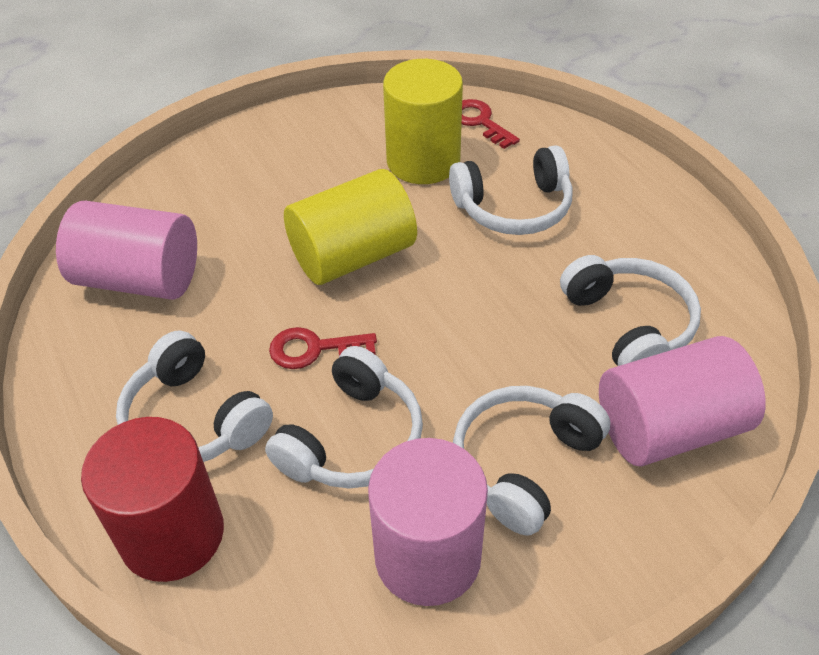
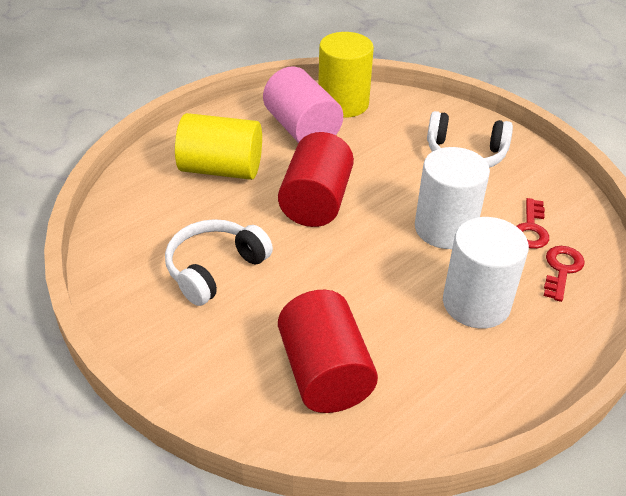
pink cylinder: [56,201,197,300] [368,438,488,606] [599,336,766,467] = 3 -> [263,66,343,143] = 1
red cylinder: [81,417,224,582] = 1 -> [278,132,354,227] [278,290,378,413] = 2
white cylinder: none = 0 -> [415,147,490,249] [443,217,529,329] = 2
white headphones: [116,331,273,462] [265,346,423,489] [449,145,573,235] [453,386,610,536] [560,255,701,366] = 5 -> [165,219,273,306] [427,111,513,168] = 2

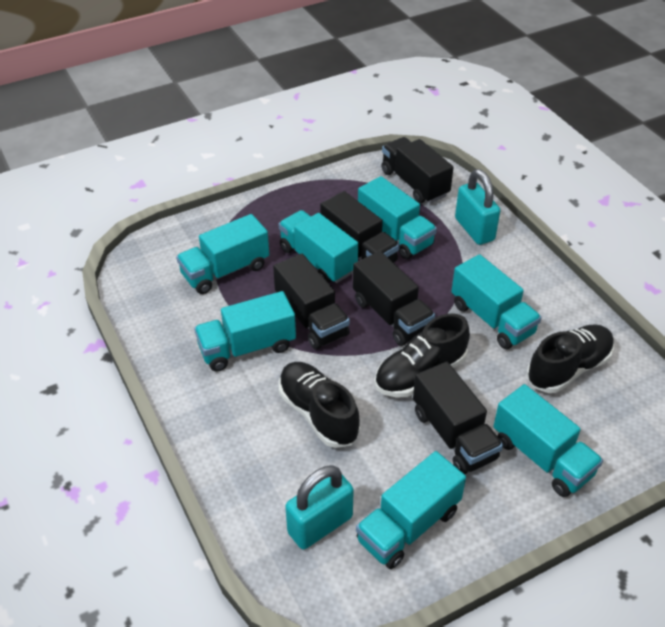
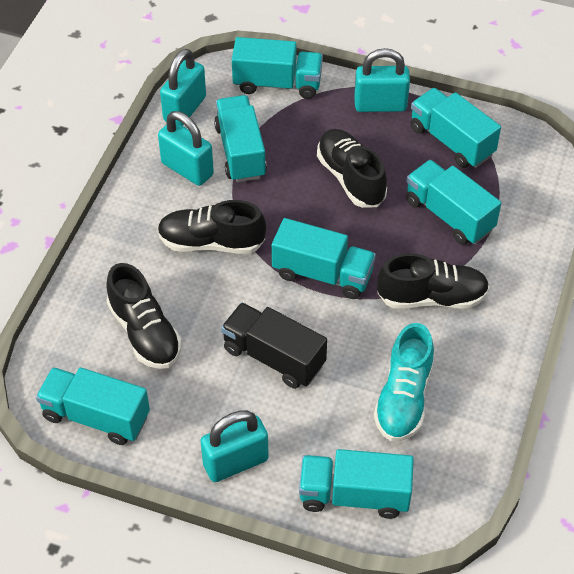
black shoe: [279,362,360,448] [375,314,470,397] [527,324,614,393] = 3 -> [106,263,182,369] [157,200,266,254] [317,129,387,208] [377,253,490,309] = 4
black truck: [273,254,350,350] [320,191,400,263] [353,251,435,346] [382,137,454,203] [413,362,503,474] = 5 -> [221,302,327,389] = 1
turquoise padlock: [285,465,354,549] [455,169,500,245] = 2 -> [158,111,214,186] [160,49,206,126] [200,410,269,482] [354,48,410,112] = 4
turquoise shoe: none = 0 -> [374,323,434,442] = 1

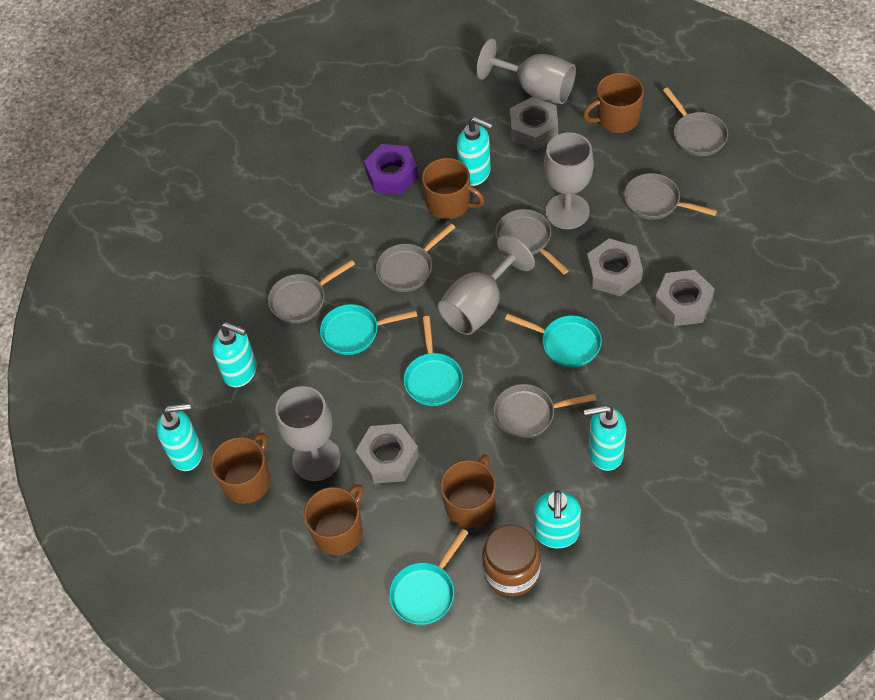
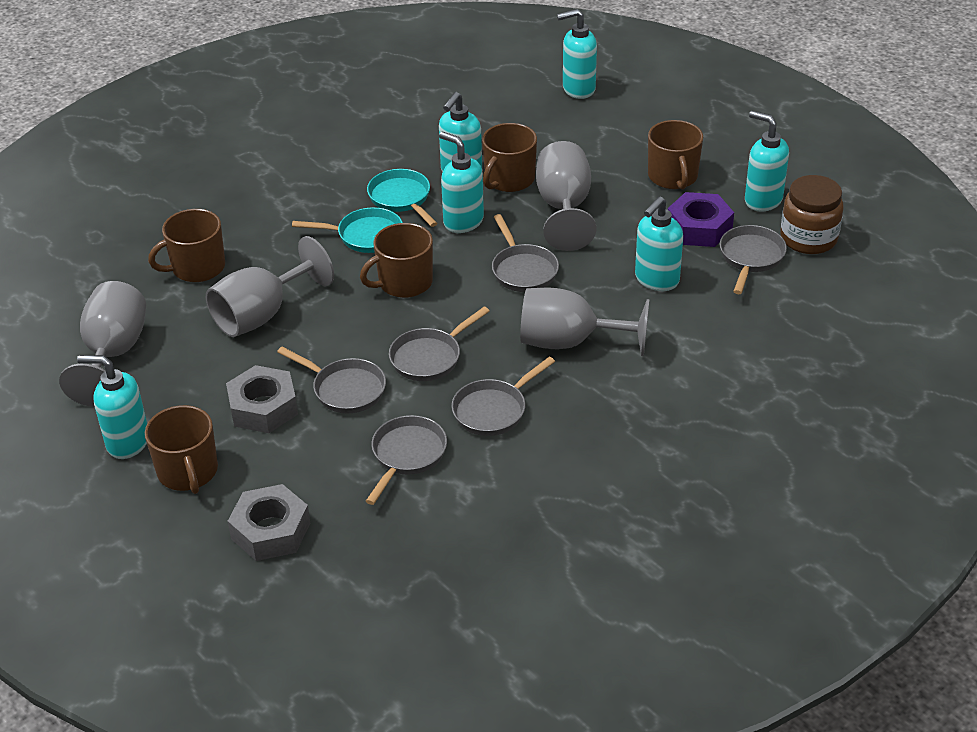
grey nut: [355,424,419,484] [510,97,558,150] [587,239,643,296] [654,270,715,326] = 4 -> [226,365,298,433] [228,484,310,561] = 2
turquoise pan: [320,304,417,355] [389,529,469,625] [404,316,463,406] [505,313,602,367] = 4 -> [292,207,403,253] [367,169,438,227] = 2
turquoise soap dispenser: [157,403,203,471] [213,322,257,387] [457,117,493,186] [534,490,581,548] [584,405,626,471] = 5 -> [77,355,147,459] [439,92,482,172] [439,131,484,233] [557,9,597,99] [635,196,683,291] [745,111,789,212] = 6

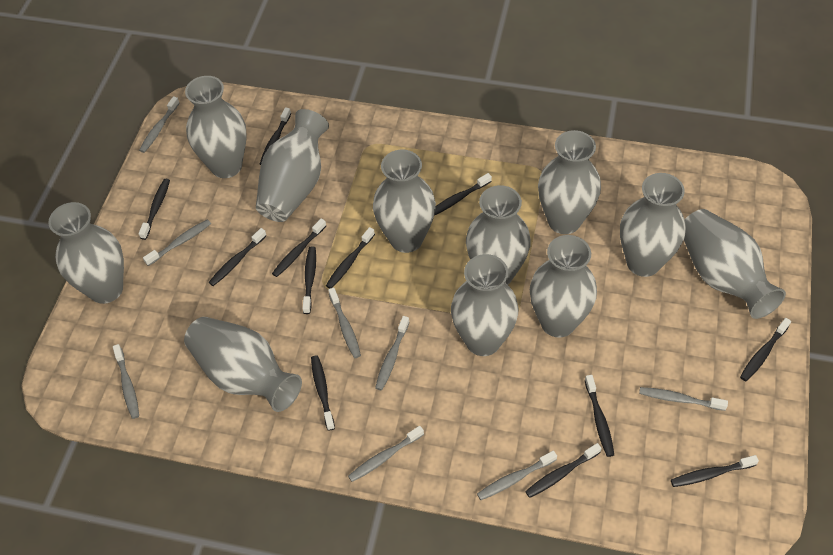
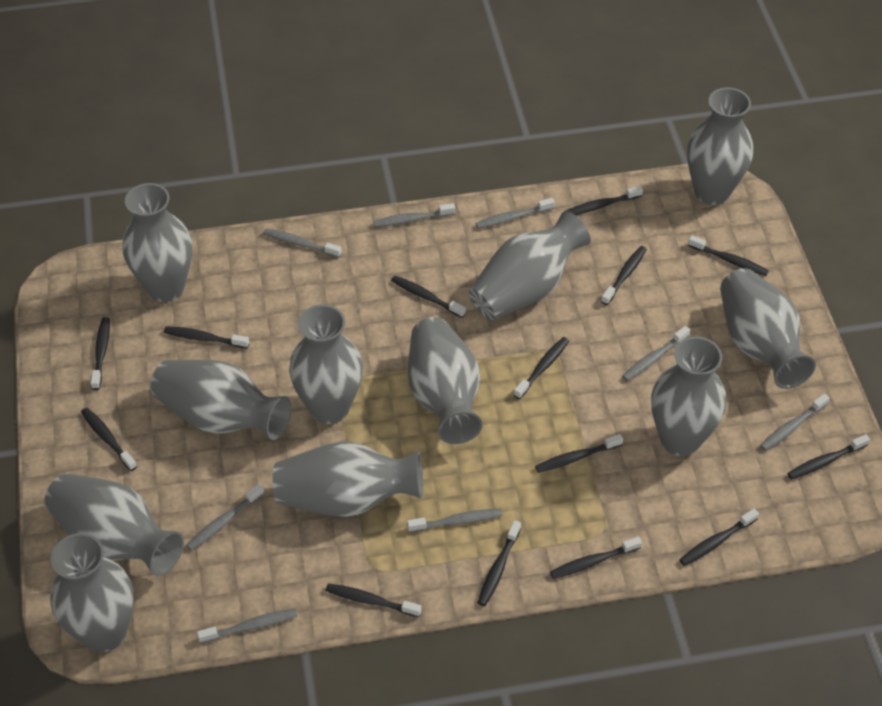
black toothbrush: [138,179,170,240] [209,228,267,286] [260,107,291,165] [272,219,326,277] [302,246,316,314] [311,355,335,431] [326,227,375,289] [434,173,492,216] [525,443,602,498] [585,375,614,457] [671,455,759,487] [740,318,791,381] = 12 -> [81,408,137,471] [91,317,110,390] [164,326,249,348] [326,583,422,617] [391,276,466,318] [477,520,521,606] [514,337,569,399] [535,434,623,473] [550,537,642,579] [566,186,643,215] [601,246,647,305] [679,508,759,566] [688,235,769,276] [787,434,870,480] = 14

__Required work__:
Your copy should repeat each entry above exactly but contain no pictures.

__Completed task__:
pink cylinder: [56,201,197,300] [368,438,488,606] [599,336,766,467] = 3 -> [263,66,343,143] = 1
red cylinder: [81,417,224,582] = 1 -> [278,132,354,227] [278,290,378,413] = 2
white cylinder: none = 0 -> [415,147,490,249] [443,217,529,329] = 2
white headphones: [116,331,273,462] [265,346,423,489] [449,145,573,235] [453,386,610,536] [560,255,701,366] = 5 -> [165,219,273,306] [427,111,513,168] = 2

black shoe: [279,362,360,448] [375,314,470,397] [527,324,614,393] = 3 -> [106,263,182,369] [157,200,266,254] [317,129,387,208] [377,253,490,309] = 4
black truck: [273,254,350,350] [320,191,400,263] [353,251,435,346] [382,137,454,203] [413,362,503,474] = 5 -> [221,302,327,389] = 1
turquoise padlock: [285,465,354,549] [455,169,500,245] = 2 -> [158,111,214,186] [160,49,206,126] [200,410,269,482] [354,48,410,112] = 4
turquoise shoe: none = 0 -> [374,323,434,442] = 1

grey nut: [355,424,419,484] [510,97,558,150] [587,239,643,296] [654,270,715,326] = 4 -> [226,365,298,433] [228,484,310,561] = 2
turquoise pan: [320,304,417,355] [389,529,469,625] [404,316,463,406] [505,313,602,367] = 4 -> [292,207,403,253] [367,169,438,227] = 2
turquoise soap dispenser: [157,403,203,471] [213,322,257,387] [457,117,493,186] [534,490,581,548] [584,405,626,471] = 5 -> [77,355,147,459] [439,92,482,172] [439,131,484,233] [557,9,597,99] [635,196,683,291] [745,111,789,212] = 6

black toothbrush: [138,179,170,240] [209,228,267,286] [260,107,291,165] [272,219,326,277] [302,246,316,314] [311,355,335,431] [326,227,375,289] [434,173,492,216] [525,443,602,498] [585,375,614,457] [671,455,759,487] [740,318,791,381] = 12 -> [81,408,137,471] [91,317,110,390] [164,326,249,348] [326,583,422,617] [391,276,466,318] [477,520,521,606] [514,337,569,399] [535,434,623,473] [550,537,642,579] [566,186,643,215] [601,246,647,305] [679,508,759,566] [688,235,769,276] [787,434,870,480] = 14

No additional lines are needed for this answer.